Revision tracking records:
/---

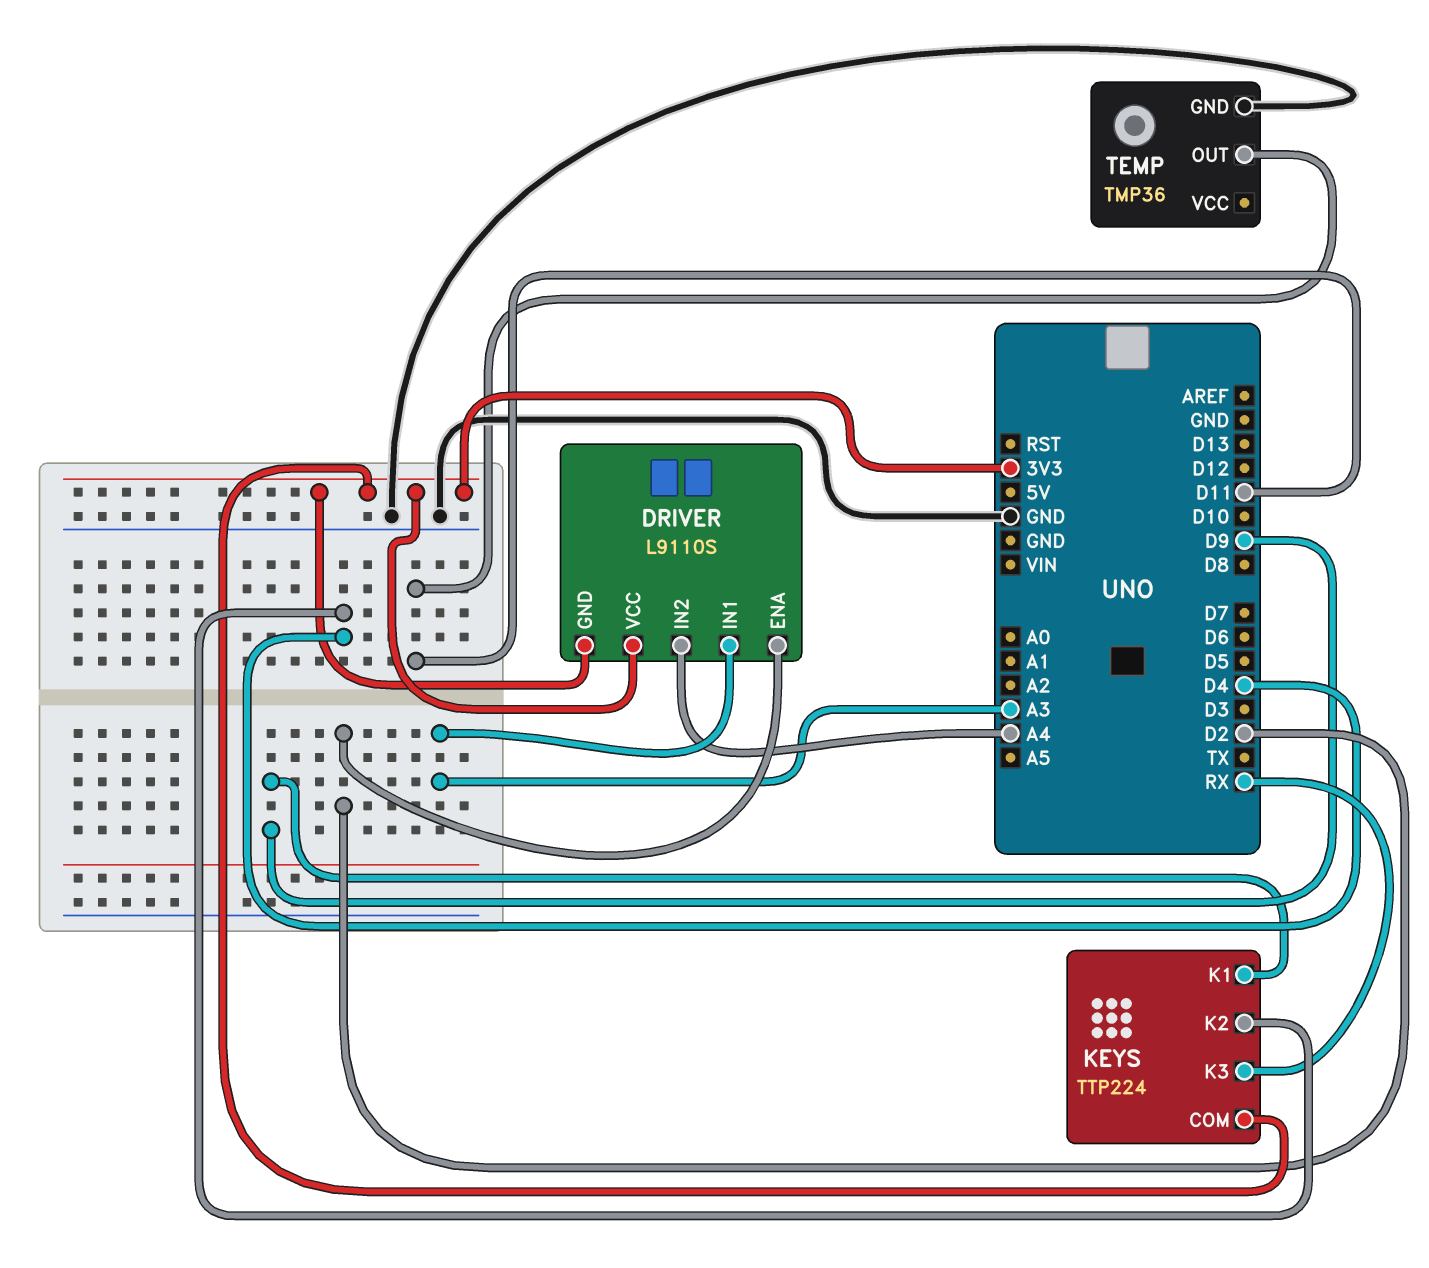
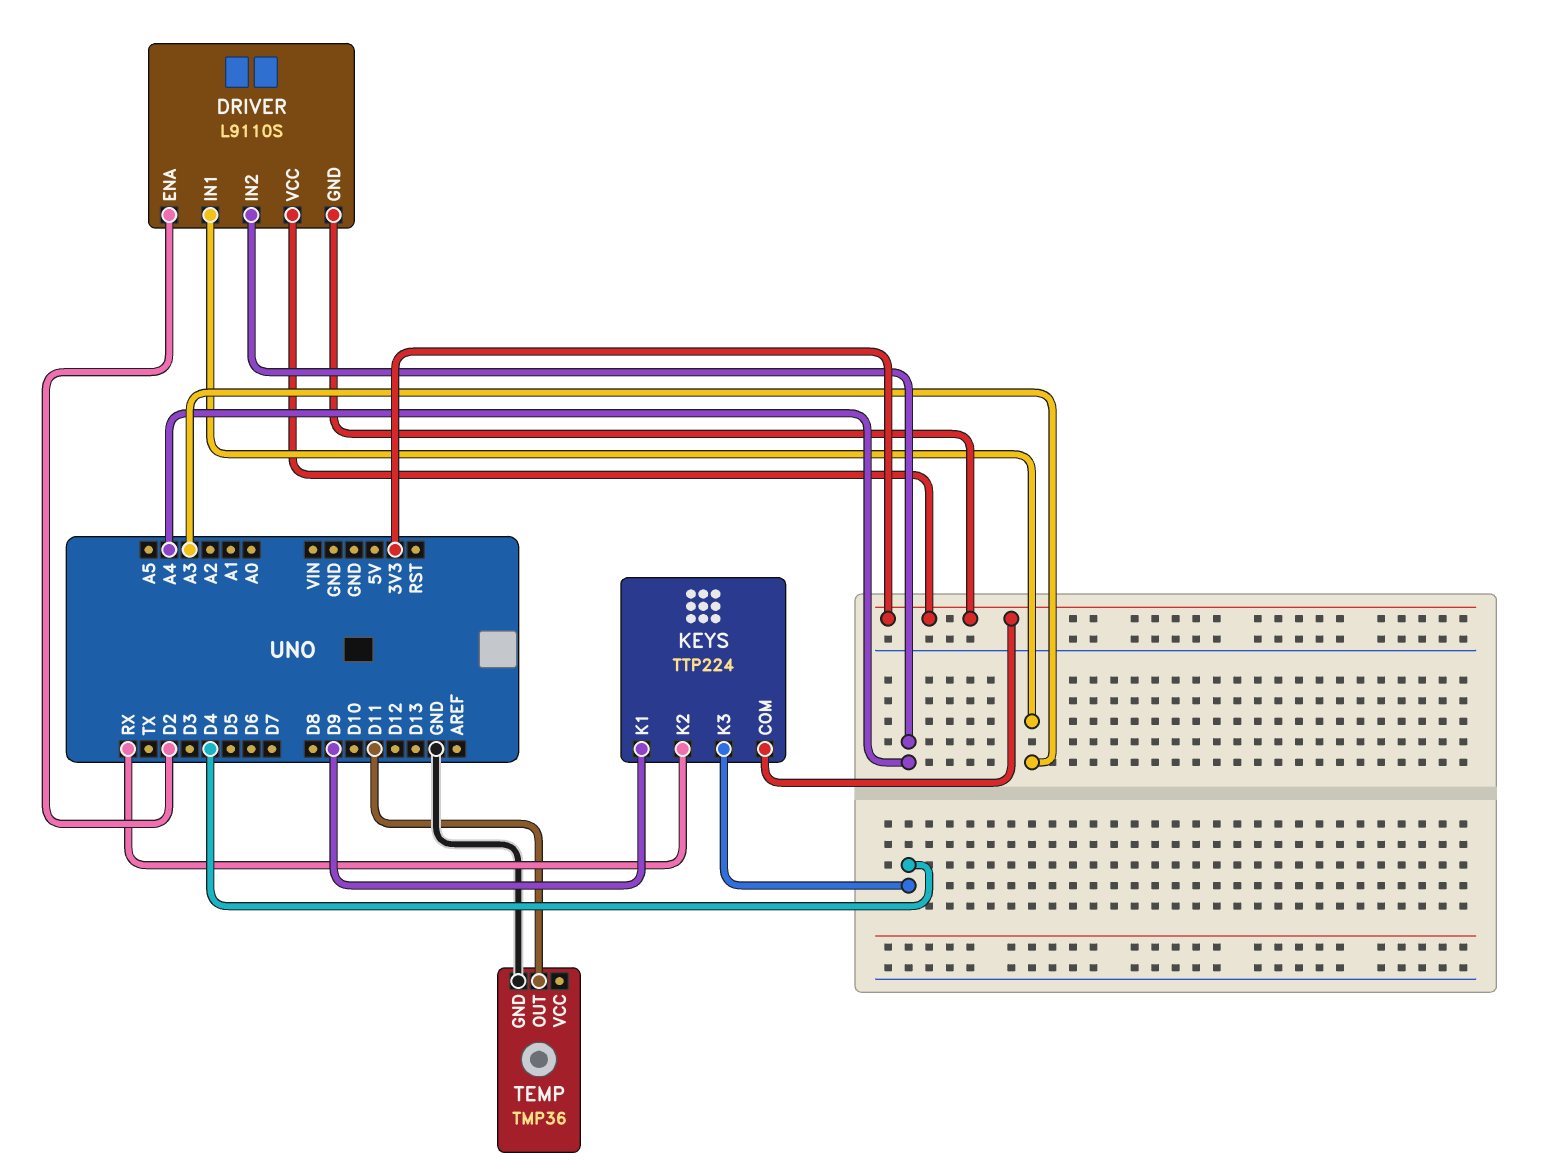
KEYS pin K2: D4 -> RX
KEYS pin K3: RX -> D4

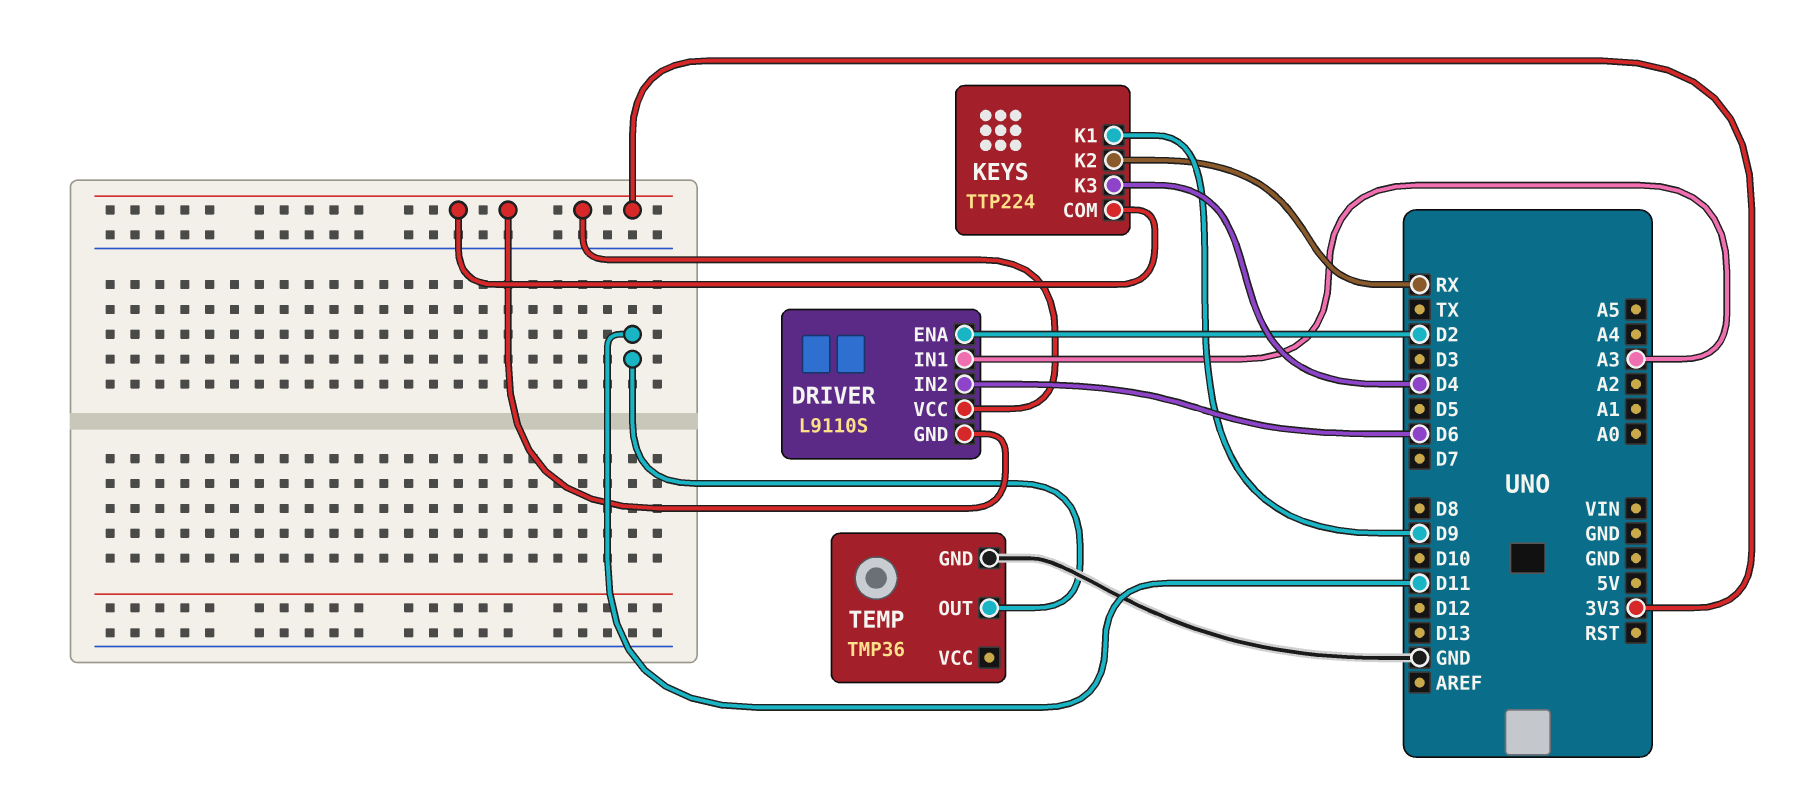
DRIVER pin IN2: A4 -> D6

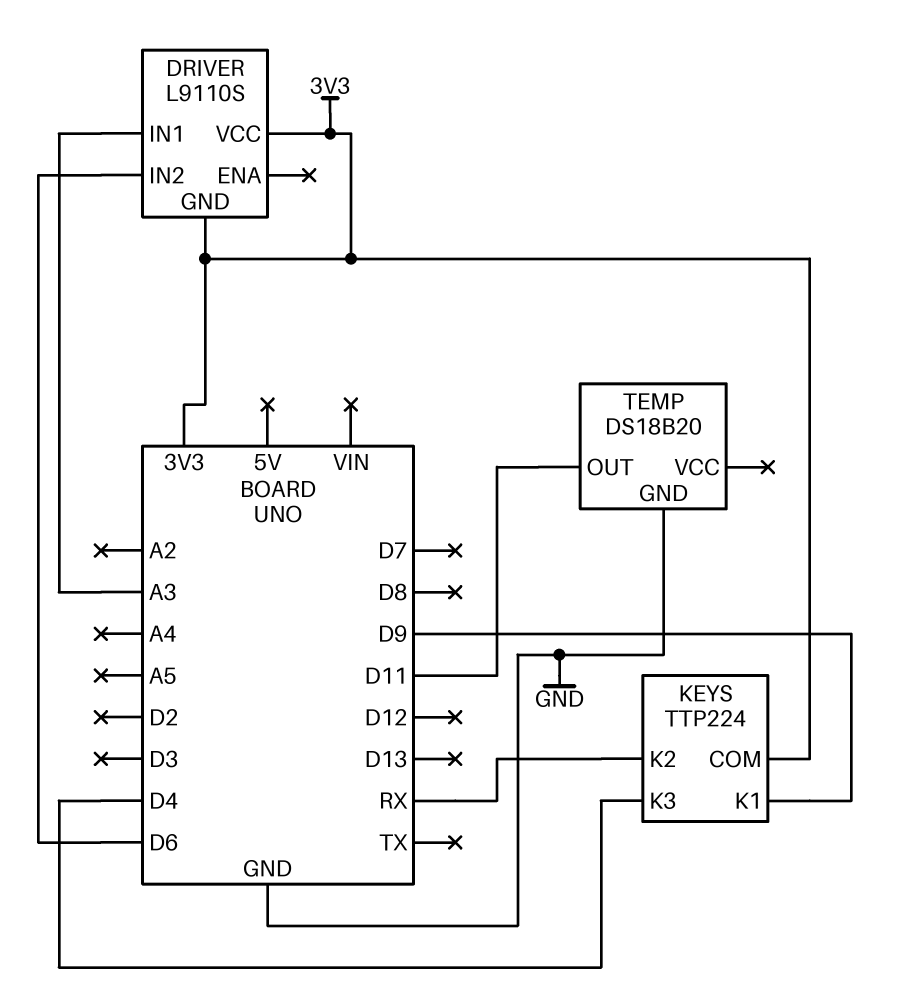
DRIVER pin ENA: D2 -> none
TEMP: TMP36 -> DS18B20

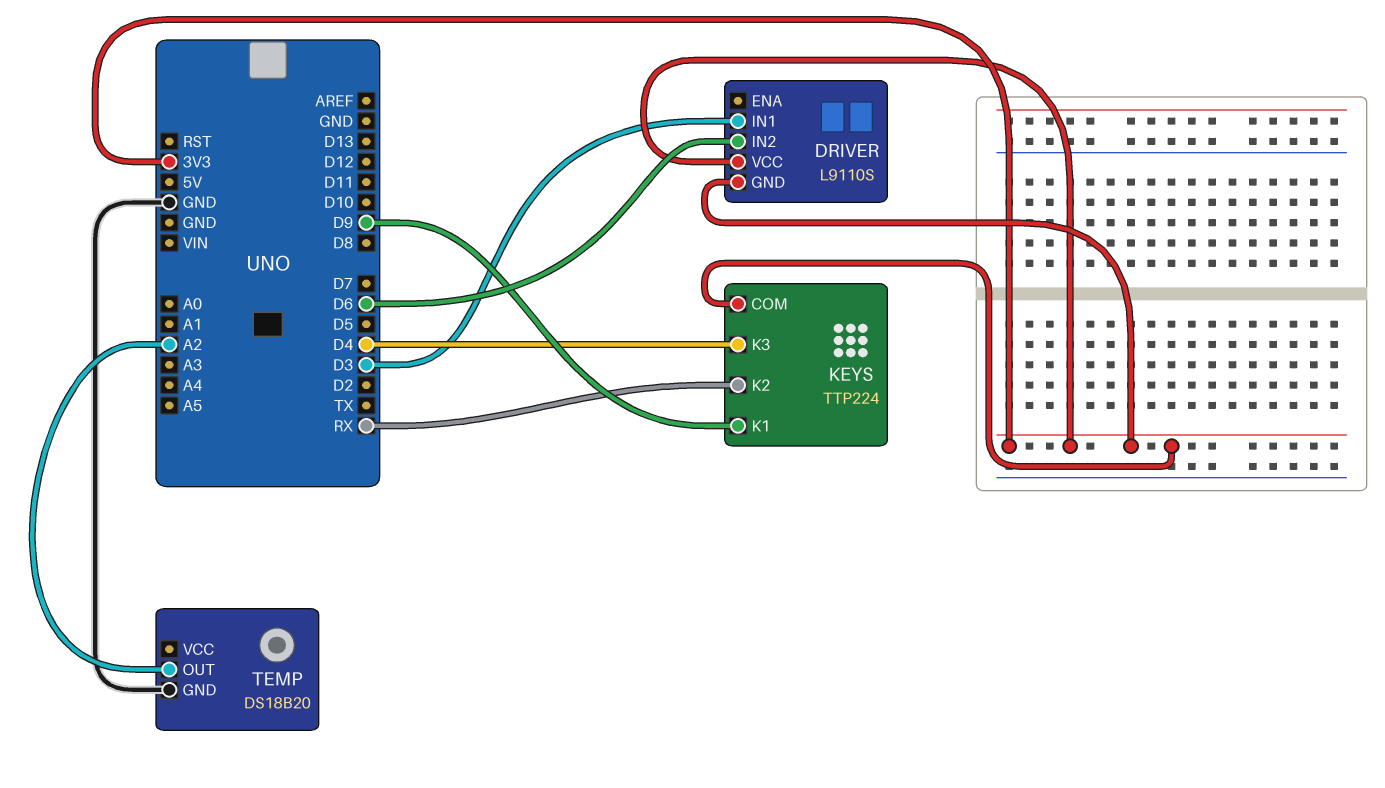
DRIVER pin IN1: A3 -> D3
TEMP pin OUT: D11 -> A2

\---

■ **What needs to be done**
Lines from the one with "TEMP: TMP36 -> DS18B20" through the final line of the records are the whole answer; print them exactly, minus any pictures.

■ **Your solution**
TEMP: TMP36 -> DS18B20

DRIVER pin IN1: A3 -> D3
TEMP pin OUT: D11 -> A2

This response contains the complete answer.